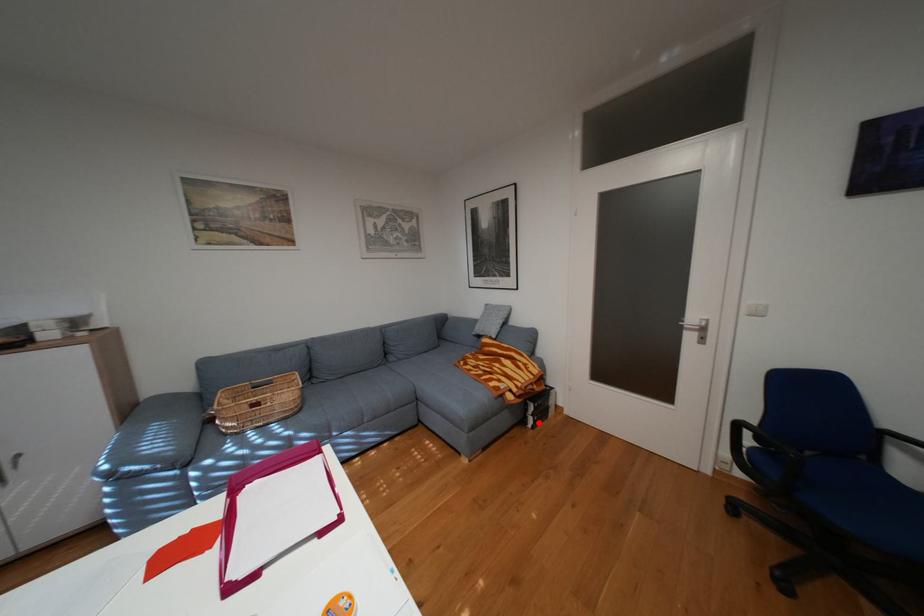
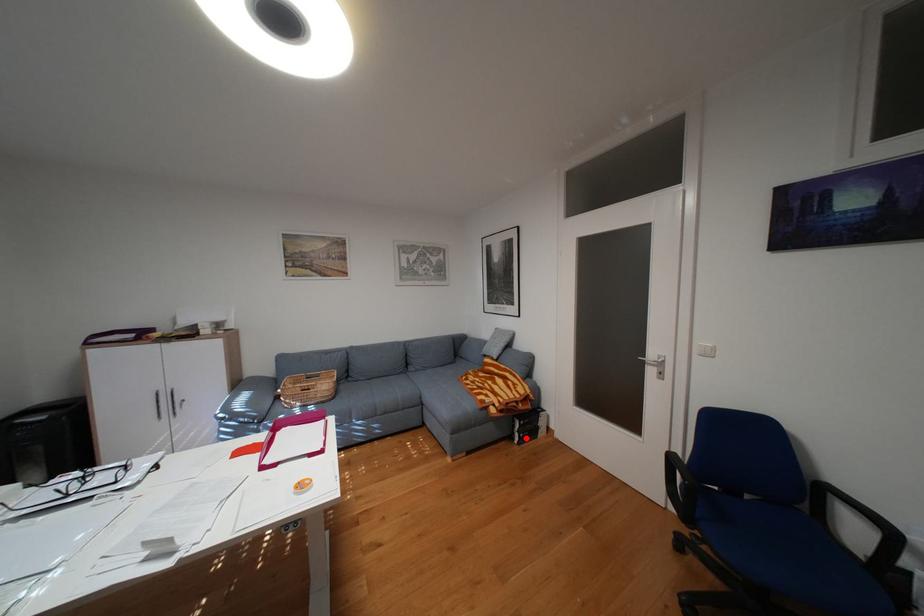
I am providing you with two images of the same scene from different viewpoints. A red point is marked on the first image and another point is marked on the second image. Is the marked point in image1 the same physical position as the marked point in image2?

Yes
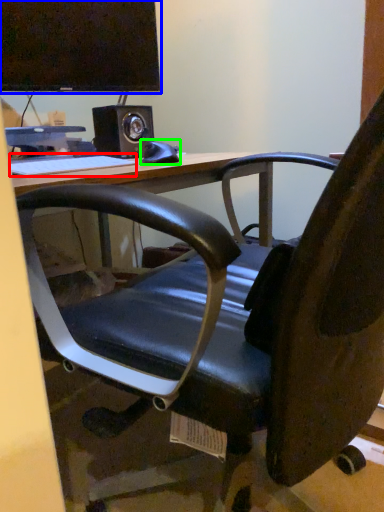
Question: Estimate the real-world distances between objects in this image. Which object is closer to keyboard (highlighted by a red box), computer monitor (highlighted by a blue box) or equipment (highlighted by a green box)?

Choices:
 (A) computer monitor
 (B) equipment

Answer: (B)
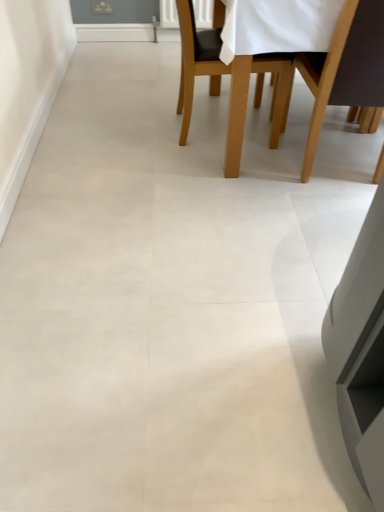
This screenshot has width=384, height=512. Identify the location of free space in front of light brown wooden chair at upper center, which appears as the 1th chair when viewed from the left. (198, 165).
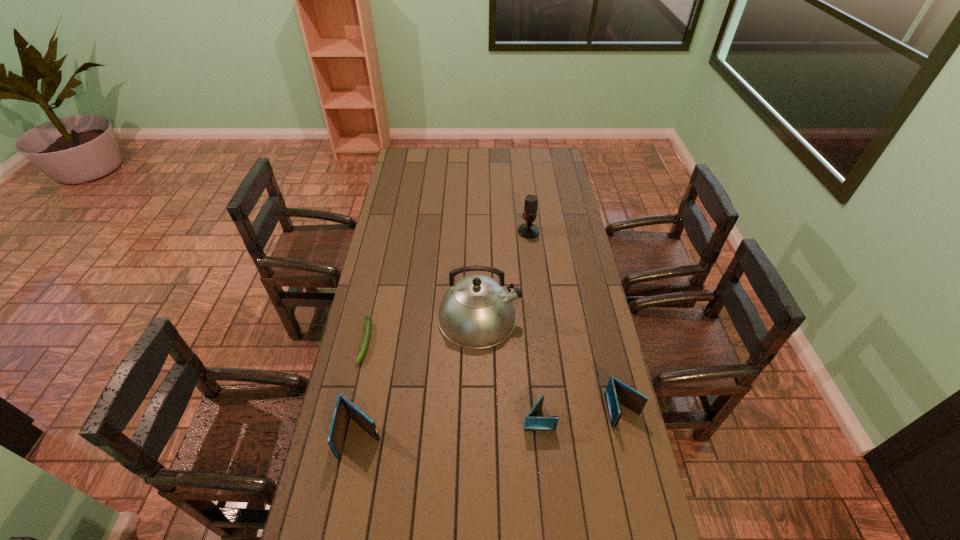
Where is `vacant space located 0.170m on the exterior surface of the leftmost wallet`? The width and height of the screenshot is (960, 540). vacant space located 0.170m on the exterior surface of the leftmost wallet is located at coordinates [x=345, y=524].

You are a GUI agent. You are given a task and a screenshot of the screen. Output one action in this format:
    pyautogui.click(x=<x>, y=<y>)
    Task: Click on the vacant area located 0.060m on the exterior surface of the second wallet from left to right
    
    Given the screenshot: What is the action you would take?
    pyautogui.click(x=573, y=418)

Find the location of a particular element. The width and height of the screenshot is (960, 540). vacant space located 0.250m on the exterior surface of the rightmost object is located at coordinates (650, 518).

The image size is (960, 540). Find the location of `free location located on the front-facing side of the zucchini`. free location located on the front-facing side of the zucchini is located at coordinates (349, 418).

Where is `vacant space situated on the side of the farthest object with the red ring`? The image size is (960, 540). vacant space situated on the side of the farthest object with the red ring is located at coordinates (505, 232).

Identify the location of vacant space located 0.380m on the side of the farthest object with the red ring. Image resolution: width=960 pixels, height=540 pixels. (435, 232).

The image size is (960, 540). Identify the location of free space located on the side of the farthest object with the red ring. (476, 232).

The width and height of the screenshot is (960, 540). Identify the location of vacant space located from the spout of the tallest object. (578, 317).

The image size is (960, 540). In order to click on wallet that is at the left edge in this screenshot , I will do `click(344, 407)`.

Where is `zucchini located at the left edge`? This screenshot has height=540, width=960. zucchini located at the left edge is located at coordinates (367, 325).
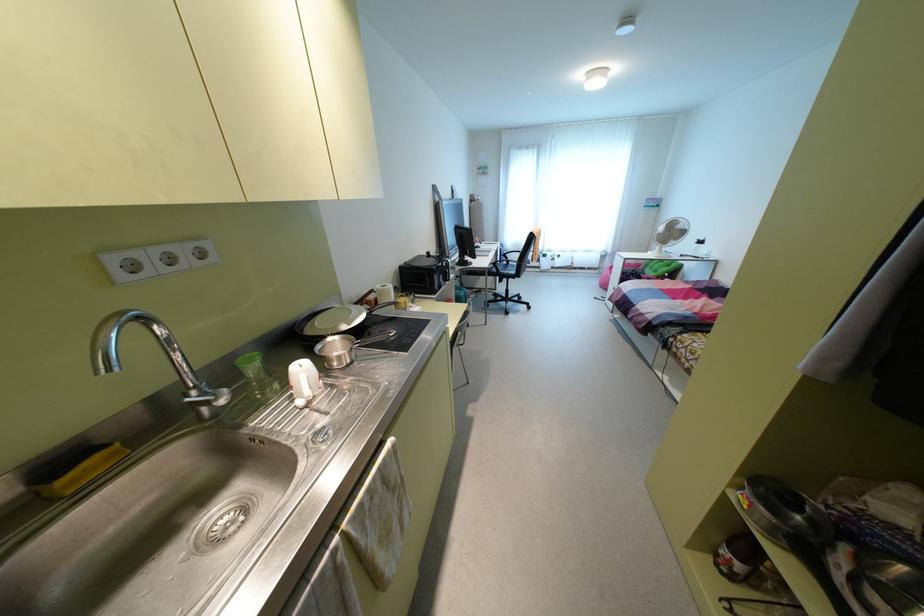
■ ■ ■
> [TASK TO CARRY OUT]:
Copy out all of the data above word for word, omitting the pictures.

> [RESULT]:
I am providing you with two images of the same scene from different viewpoints. A red point is marked on the first image and another point is marked on the second image. Is the marked point in image1 the same physical position as the marked point in image2?

Yes
Question: Estimate the real-world distances between objects in this image. Which object is closer to keyboard (highlighted by a red box), computer monitor (highlighted by a blue box) or equipment (highlighted by a green box)?

Choices:
 (A) computer monitor
 (B) equipment

Answer: (B)
This screenshot has width=384, height=512. Identify the location of free space in front of light brown wooden chair at upper center, which appears as the 1th chair when viewed from the left. (198, 165).
Where is `vacant space located 0.170m on the exterior surface of the leftmost wallet`? The width and height of the screenshot is (960, 540). vacant space located 0.170m on the exterior surface of the leftmost wallet is located at coordinates [x=345, y=524].

You are a GUI agent. You are given a task and a screenshot of the screen. Output one action in this format:
    pyautogui.click(x=<x>, y=<y>)
    Task: Click on the vacant area located 0.060m on the exterior surface of the second wallet from left to right
    
    Given the screenshot: What is the action you would take?
    pyautogui.click(x=573, y=418)

Find the location of a particular element. The width and height of the screenshot is (960, 540). vacant space located 0.250m on the exterior surface of the rightmost object is located at coordinates (650, 518).

The image size is (960, 540). Find the location of `free location located on the front-facing side of the zucchini`. free location located on the front-facing side of the zucchini is located at coordinates (349, 418).

Where is `vacant space situated on the side of the farthest object with the red ring`? The image size is (960, 540). vacant space situated on the side of the farthest object with the red ring is located at coordinates (505, 232).

Identify the location of vacant space located 0.380m on the side of the farthest object with the red ring. Image resolution: width=960 pixels, height=540 pixels. (435, 232).

The image size is (960, 540). Identify the location of free space located on the side of the farthest object with the red ring. (476, 232).

The width and height of the screenshot is (960, 540). Identify the location of vacant space located from the spout of the tallest object. (578, 317).

The image size is (960, 540). In order to click on wallet that is at the left edge in this screenshot , I will do `click(344, 407)`.

Where is `zucchini located at the left edge`? This screenshot has height=540, width=960. zucchini located at the left edge is located at coordinates (367, 325).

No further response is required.